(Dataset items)
....

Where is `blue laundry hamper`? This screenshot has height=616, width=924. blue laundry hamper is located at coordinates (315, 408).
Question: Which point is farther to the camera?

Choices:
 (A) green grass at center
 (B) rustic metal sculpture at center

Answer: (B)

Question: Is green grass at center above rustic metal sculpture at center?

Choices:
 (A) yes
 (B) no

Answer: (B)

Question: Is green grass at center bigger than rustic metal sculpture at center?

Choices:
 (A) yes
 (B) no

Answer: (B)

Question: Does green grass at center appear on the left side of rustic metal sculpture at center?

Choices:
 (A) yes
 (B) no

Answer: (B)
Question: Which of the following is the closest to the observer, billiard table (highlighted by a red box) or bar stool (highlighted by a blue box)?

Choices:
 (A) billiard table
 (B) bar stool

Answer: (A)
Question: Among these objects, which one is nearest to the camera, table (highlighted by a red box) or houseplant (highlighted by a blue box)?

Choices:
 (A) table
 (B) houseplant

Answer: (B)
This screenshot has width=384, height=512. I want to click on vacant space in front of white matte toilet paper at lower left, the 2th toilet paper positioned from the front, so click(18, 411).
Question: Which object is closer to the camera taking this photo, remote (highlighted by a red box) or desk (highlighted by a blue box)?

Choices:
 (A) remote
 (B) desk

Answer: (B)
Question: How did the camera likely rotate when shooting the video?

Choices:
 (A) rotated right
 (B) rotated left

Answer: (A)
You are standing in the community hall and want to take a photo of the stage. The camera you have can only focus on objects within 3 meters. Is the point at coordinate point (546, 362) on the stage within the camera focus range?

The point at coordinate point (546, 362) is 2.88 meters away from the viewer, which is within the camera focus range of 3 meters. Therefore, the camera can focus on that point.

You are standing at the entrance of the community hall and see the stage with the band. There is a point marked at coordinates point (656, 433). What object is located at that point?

....

What to produce -
Count how many lines of the data contain the string "metal", treating case as significant, and give only the number.

Full response -
4